===== INPUT RECORDS

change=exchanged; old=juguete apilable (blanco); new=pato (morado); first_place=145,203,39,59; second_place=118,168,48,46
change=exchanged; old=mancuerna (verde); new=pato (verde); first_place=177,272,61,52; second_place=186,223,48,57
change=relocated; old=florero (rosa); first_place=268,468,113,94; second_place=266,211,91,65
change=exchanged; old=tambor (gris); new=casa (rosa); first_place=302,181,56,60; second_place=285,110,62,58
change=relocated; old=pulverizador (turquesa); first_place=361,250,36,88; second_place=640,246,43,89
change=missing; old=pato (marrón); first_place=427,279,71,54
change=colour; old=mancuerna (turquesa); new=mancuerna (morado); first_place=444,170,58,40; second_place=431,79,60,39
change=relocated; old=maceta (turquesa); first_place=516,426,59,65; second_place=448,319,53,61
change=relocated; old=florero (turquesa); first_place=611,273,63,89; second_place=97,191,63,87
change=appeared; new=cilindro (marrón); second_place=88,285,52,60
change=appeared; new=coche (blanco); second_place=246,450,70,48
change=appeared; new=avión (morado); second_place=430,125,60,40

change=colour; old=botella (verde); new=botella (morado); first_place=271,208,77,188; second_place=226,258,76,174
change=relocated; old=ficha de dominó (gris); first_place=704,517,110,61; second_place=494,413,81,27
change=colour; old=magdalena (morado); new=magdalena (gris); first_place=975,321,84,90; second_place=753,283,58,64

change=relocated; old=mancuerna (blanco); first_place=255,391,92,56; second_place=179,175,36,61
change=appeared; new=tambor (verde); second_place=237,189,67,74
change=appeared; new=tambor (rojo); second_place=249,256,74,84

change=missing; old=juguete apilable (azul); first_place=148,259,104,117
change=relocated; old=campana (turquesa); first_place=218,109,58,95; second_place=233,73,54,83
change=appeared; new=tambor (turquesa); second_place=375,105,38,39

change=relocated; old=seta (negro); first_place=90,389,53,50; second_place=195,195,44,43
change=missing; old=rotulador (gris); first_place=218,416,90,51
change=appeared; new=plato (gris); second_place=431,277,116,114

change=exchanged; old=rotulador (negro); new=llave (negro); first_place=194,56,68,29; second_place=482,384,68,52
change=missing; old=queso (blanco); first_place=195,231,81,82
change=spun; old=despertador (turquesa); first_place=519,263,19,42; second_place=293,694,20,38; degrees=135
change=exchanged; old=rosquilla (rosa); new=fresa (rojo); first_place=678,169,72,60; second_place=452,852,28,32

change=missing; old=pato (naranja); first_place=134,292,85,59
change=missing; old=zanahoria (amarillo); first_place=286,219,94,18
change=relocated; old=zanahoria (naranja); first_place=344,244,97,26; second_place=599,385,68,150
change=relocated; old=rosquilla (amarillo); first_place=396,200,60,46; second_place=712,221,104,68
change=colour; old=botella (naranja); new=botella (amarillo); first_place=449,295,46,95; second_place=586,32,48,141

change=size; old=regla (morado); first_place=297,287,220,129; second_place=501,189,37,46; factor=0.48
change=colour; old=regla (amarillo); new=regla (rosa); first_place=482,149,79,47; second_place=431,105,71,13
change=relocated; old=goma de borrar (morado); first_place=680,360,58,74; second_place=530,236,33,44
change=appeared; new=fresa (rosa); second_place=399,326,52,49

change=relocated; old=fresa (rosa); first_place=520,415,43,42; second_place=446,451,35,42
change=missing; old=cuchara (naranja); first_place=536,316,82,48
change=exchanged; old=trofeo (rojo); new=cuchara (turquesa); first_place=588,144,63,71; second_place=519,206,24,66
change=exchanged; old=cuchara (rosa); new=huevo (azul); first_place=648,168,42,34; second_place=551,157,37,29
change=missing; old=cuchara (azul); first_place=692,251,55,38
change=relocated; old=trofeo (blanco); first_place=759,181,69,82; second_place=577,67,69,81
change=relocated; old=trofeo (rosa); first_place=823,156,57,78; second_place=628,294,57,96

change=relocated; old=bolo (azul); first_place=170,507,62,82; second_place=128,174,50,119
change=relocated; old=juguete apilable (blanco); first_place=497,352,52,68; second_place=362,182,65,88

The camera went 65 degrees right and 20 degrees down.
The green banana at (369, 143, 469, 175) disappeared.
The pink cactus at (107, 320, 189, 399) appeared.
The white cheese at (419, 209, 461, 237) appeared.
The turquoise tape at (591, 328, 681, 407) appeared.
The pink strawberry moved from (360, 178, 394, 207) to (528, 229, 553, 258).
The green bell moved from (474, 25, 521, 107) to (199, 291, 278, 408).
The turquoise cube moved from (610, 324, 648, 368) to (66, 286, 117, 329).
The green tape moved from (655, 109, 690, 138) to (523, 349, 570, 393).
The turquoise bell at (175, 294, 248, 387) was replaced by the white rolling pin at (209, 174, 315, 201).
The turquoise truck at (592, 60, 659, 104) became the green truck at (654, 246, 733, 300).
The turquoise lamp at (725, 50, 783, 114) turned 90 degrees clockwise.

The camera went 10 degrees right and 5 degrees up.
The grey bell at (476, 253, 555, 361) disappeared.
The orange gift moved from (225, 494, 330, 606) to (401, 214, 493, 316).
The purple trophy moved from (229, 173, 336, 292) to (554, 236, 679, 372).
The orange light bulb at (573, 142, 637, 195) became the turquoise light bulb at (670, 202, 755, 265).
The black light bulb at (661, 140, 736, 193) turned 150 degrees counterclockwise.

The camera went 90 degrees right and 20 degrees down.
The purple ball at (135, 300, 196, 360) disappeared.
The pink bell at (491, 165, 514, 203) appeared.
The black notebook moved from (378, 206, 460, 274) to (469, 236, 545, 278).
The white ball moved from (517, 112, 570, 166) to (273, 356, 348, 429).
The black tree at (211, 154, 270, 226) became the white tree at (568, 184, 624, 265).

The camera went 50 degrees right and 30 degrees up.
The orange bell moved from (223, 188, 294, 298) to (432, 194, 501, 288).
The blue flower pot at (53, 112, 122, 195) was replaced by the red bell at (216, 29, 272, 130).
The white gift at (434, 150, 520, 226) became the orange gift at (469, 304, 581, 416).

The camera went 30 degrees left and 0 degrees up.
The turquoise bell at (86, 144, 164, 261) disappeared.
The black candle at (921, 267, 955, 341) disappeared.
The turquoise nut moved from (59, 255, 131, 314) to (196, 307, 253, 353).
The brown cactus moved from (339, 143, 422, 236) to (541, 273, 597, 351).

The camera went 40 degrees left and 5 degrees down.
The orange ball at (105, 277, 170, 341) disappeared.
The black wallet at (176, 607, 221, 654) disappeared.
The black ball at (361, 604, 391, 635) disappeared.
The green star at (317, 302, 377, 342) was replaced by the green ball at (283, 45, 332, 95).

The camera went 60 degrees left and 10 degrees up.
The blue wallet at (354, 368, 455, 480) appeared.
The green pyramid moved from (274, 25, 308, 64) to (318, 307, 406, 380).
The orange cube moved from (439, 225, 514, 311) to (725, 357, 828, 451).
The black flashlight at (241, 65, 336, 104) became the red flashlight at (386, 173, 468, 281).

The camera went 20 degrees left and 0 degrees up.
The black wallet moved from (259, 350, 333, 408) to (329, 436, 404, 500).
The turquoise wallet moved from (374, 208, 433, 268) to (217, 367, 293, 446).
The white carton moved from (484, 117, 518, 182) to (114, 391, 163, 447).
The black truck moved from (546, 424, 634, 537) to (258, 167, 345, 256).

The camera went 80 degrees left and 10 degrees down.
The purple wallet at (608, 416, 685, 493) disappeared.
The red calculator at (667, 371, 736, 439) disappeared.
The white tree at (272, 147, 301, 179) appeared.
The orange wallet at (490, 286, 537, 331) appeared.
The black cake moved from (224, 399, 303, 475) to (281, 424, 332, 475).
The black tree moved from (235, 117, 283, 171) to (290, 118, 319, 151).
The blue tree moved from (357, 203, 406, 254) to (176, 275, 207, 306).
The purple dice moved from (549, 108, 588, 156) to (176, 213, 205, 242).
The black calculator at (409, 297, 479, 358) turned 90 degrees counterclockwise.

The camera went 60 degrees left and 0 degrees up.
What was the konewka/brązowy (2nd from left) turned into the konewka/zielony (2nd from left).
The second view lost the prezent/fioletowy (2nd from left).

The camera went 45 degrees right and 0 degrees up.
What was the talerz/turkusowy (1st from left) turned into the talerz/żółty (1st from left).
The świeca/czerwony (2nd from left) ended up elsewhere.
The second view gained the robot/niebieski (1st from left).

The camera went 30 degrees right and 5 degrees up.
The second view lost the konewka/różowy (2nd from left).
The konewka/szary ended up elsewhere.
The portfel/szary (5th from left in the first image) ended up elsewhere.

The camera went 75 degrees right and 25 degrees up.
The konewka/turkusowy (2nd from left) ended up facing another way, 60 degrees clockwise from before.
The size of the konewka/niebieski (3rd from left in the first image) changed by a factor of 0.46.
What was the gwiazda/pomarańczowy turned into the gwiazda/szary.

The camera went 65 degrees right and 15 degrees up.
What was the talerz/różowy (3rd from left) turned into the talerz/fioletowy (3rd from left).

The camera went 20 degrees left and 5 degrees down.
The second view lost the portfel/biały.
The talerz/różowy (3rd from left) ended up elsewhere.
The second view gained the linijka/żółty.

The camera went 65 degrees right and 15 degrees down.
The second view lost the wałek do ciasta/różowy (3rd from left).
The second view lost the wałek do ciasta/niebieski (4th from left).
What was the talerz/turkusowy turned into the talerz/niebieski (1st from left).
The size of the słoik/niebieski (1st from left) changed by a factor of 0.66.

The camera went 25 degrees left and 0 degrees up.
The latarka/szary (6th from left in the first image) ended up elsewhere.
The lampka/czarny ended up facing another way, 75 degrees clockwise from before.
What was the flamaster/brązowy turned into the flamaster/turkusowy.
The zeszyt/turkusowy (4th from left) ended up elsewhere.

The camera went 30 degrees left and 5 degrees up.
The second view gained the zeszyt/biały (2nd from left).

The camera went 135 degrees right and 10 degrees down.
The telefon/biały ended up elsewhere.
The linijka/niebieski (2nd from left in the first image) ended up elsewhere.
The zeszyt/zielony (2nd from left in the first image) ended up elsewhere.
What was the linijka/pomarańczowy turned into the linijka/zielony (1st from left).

==========

** WORK TASK **
Within the material above, copy exactly the lines from the line that holds "The green tape" up to and including the line that holds "The turquoise truck".

** EXERCISE SOLUTION **
The green tape moved from (655, 109, 690, 138) to (523, 349, 570, 393).
The turquoise bell at (175, 294, 248, 387) was replaced by the white rolling pin at (209, 174, 315, 201).
The turquoise truck at (592, 60, 659, 104) became the green truck at (654, 246, 733, 300).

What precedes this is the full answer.